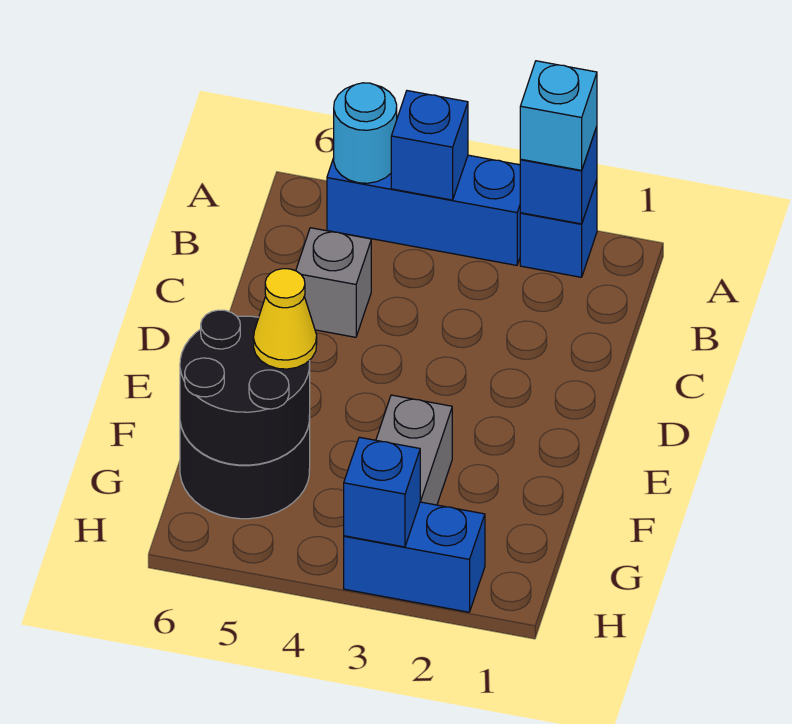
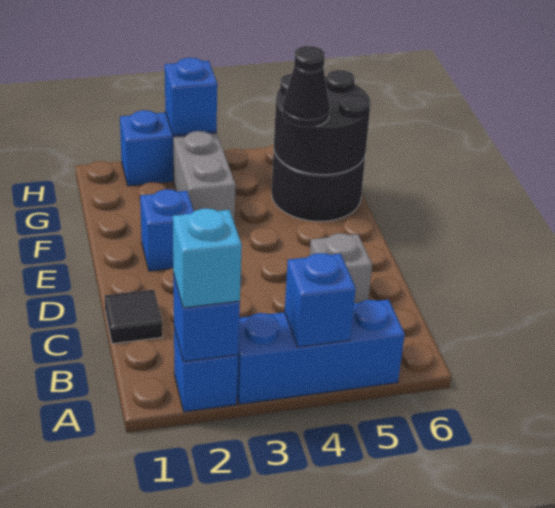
cyan round brick A5 level 2 -> none
none -> black tile C1 level 1
none -> blue brick E2 level 1
yellow cone F5 level 3 -> black cone F5 level 3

+ + + +

WORK TASK =
The expected output is every line of the data, unchanged, with the pictures skipped.

THE ANSWER =
cyan round brick A5 level 2 -> none
none -> black tile C1 level 1
none -> blue brick E2 level 1
yellow cone F5 level 3 -> black cone F5 level 3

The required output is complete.